## ASSIGNED TASK
Beginning at the line that contains "Trace the roads" and ending at the last line of the records below, retype each line exactly and add nothing.

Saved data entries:
━━━━━━━━━━━━━━━━
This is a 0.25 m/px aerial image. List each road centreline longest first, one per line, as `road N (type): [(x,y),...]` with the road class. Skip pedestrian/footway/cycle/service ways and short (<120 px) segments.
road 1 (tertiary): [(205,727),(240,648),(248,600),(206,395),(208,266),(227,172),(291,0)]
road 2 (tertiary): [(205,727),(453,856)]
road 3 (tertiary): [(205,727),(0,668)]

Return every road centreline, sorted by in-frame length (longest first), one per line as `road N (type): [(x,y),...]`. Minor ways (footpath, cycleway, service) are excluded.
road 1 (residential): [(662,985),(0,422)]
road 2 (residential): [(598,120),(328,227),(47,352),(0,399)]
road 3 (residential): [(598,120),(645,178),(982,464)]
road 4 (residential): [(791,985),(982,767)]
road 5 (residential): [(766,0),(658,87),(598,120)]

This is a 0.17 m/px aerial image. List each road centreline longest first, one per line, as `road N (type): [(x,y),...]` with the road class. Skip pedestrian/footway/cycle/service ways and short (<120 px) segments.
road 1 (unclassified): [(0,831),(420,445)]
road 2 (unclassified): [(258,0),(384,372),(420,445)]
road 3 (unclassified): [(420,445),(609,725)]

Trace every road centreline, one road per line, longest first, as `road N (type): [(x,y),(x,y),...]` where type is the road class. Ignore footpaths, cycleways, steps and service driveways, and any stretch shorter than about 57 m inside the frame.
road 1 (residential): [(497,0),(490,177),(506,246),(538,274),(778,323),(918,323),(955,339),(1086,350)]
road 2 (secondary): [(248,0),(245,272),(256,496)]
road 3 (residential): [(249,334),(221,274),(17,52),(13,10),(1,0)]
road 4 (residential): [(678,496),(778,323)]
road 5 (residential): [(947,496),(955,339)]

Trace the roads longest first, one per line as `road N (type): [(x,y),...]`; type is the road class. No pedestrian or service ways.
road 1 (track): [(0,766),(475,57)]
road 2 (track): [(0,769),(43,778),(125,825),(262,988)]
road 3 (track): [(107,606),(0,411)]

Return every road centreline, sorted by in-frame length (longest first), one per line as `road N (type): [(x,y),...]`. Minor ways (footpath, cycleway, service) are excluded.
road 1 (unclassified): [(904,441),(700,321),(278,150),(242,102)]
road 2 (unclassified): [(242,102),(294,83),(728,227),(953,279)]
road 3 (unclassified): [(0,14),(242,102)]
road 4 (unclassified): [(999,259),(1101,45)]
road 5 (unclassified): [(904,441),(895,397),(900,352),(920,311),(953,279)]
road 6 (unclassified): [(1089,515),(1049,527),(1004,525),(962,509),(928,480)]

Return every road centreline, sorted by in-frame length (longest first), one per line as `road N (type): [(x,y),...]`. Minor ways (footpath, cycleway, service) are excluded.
━━━━━━━━━━━━━━━━
## TASK RESULT
Trace the roads longest first, one per line as `road N (type): [(x,y),...]`; type is the road class. No pedestrian or service ways.
road 1 (track): [(0,766),(475,57)]
road 2 (track): [(0,769),(43,778),(125,825),(262,988)]
road 3 (track): [(107,606),(0,411)]

Return every road centreline, sorted by in-frame length (longest first), one per line as `road N (type): [(x,y),...]`. Minor ways (footpath, cycleway, service) are excluded.
road 1 (unclassified): [(904,441),(700,321),(278,150),(242,102)]
road 2 (unclassified): [(242,102),(294,83),(728,227),(953,279)]
road 3 (unclassified): [(0,14),(242,102)]
road 4 (unclassified): [(999,259),(1101,45)]
road 5 (unclassified): [(904,441),(895,397),(900,352),(920,311),(953,279)]
road 6 (unclassified): [(1089,515),(1049,527),(1004,525),(962,509),(928,480)]

Return every road centreline, sorted by in-frame length (longest first), one per line as `road N (type): [(x,y),...]`. Minor ways (footpath, cycleway, service) are excluded.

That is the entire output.